[Extracted records]
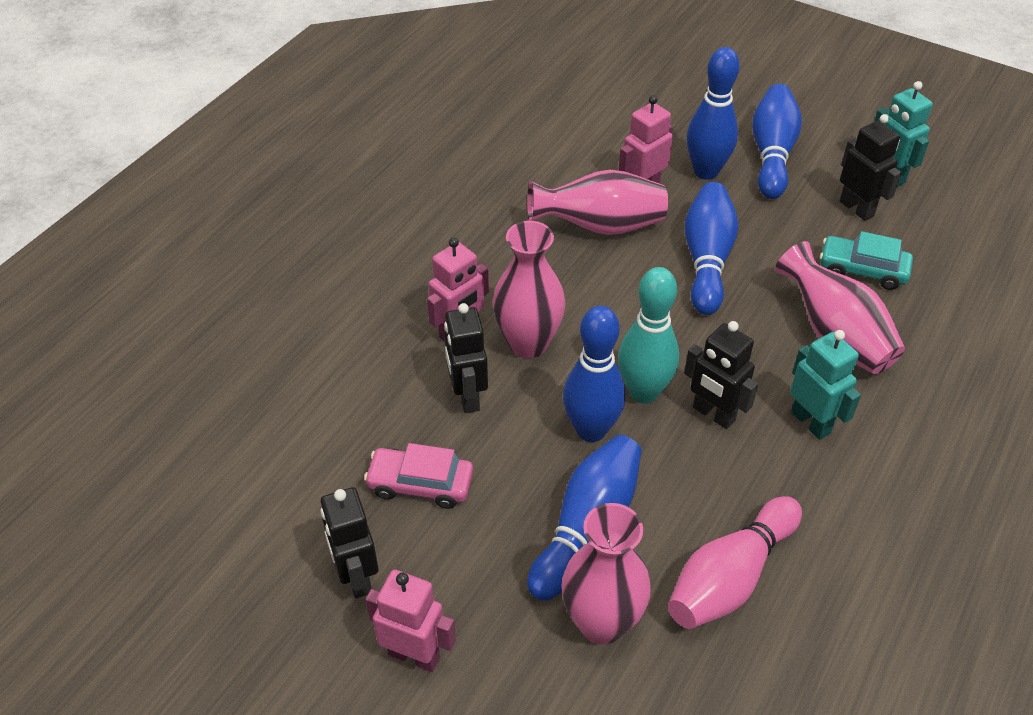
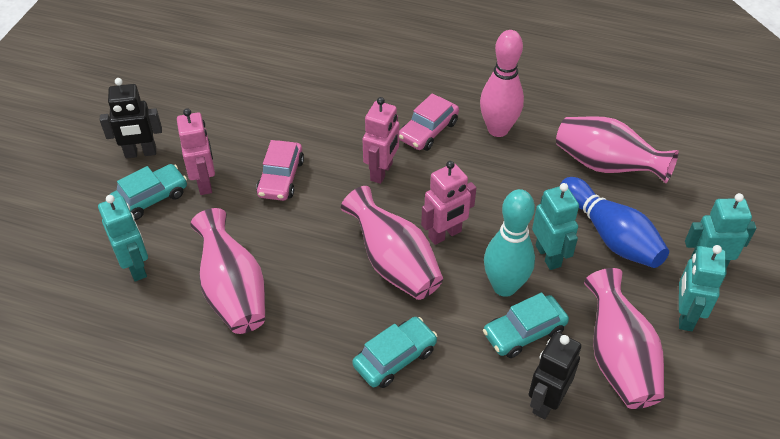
black robot: 4 -> 2
blue bowling pin: 5 -> 1
pink car: 1 -> 2
turquoise car: 1 -> 3
turquoise robot: 2 -> 4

* Aim of the task: From the first line to the last, set down the records above exactly and skip the pictures.

* Output for this task:
black robot: 4 -> 2
blue bowling pin: 5 -> 1
pink car: 1 -> 2
turquoise car: 1 -> 3
turquoise robot: 2 -> 4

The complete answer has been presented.